_Directions for this task:_ Every line below that holds the string "camera" should be copied.

Records contained in a dataset:
+ + + + +

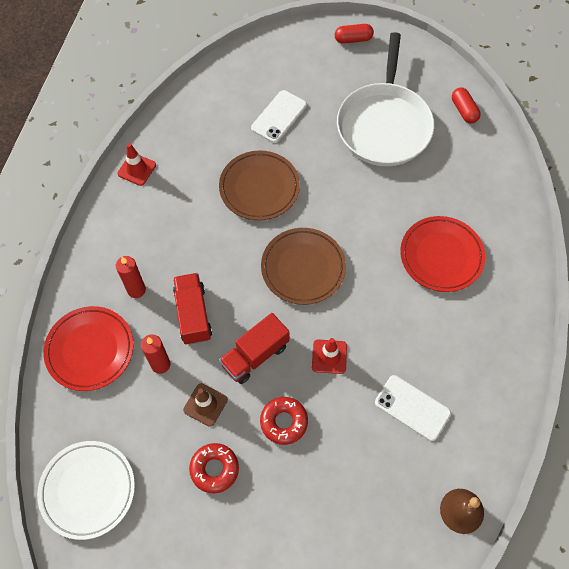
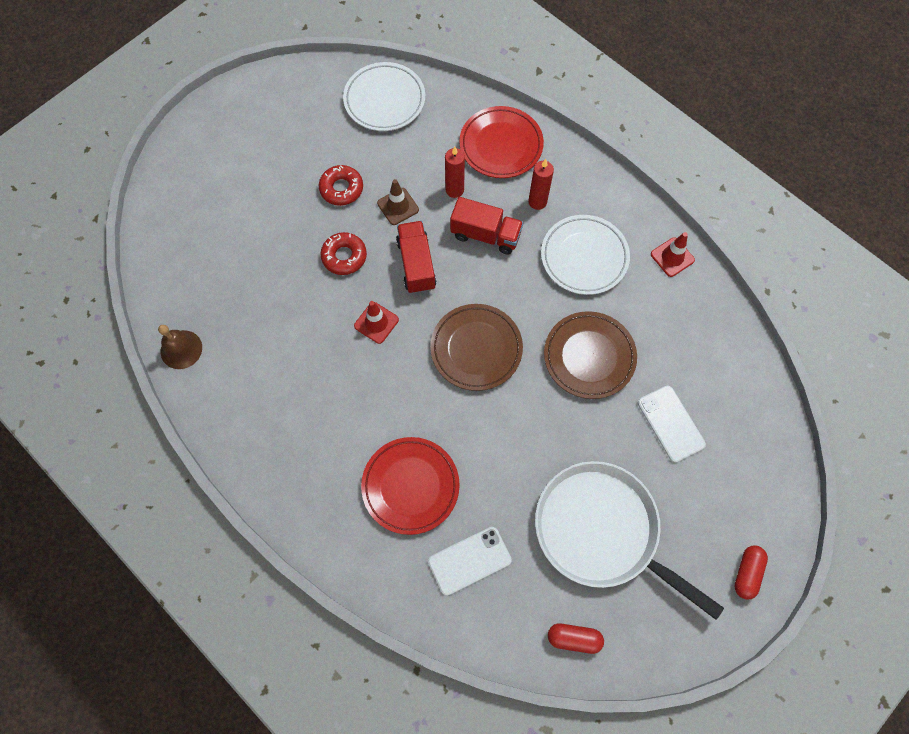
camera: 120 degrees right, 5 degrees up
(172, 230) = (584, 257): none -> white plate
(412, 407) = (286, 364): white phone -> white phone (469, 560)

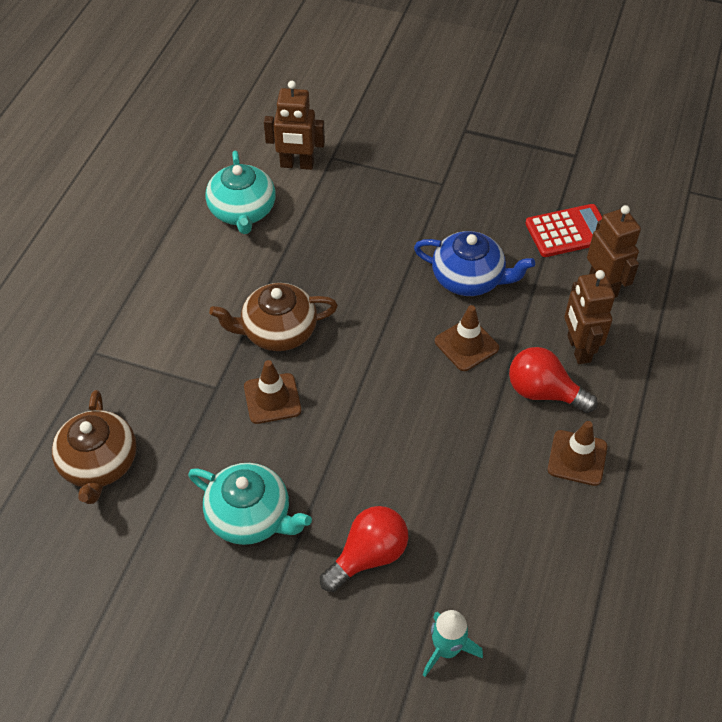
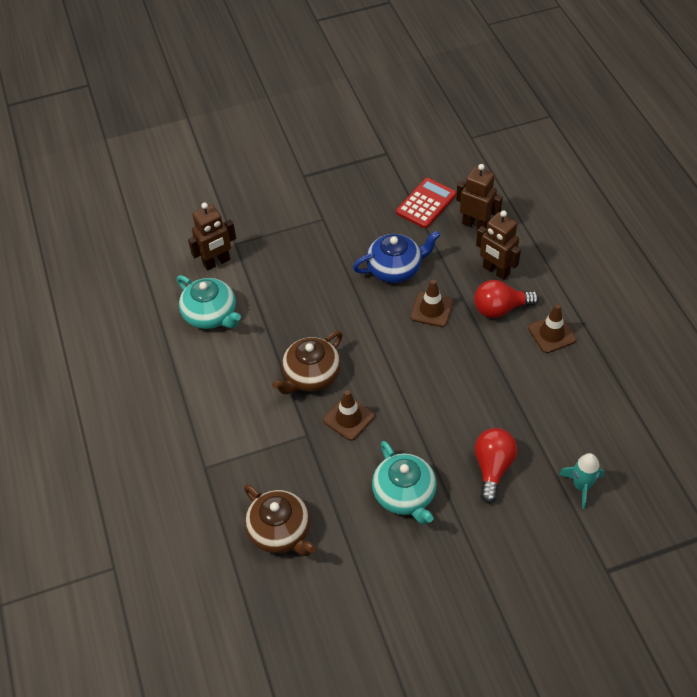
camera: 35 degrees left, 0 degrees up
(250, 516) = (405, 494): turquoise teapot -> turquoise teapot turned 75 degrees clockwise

+ + + + +

_Finished task:_
camera: 120 degrees right, 5 degrees up
camera: 35 degrees left, 0 degrees up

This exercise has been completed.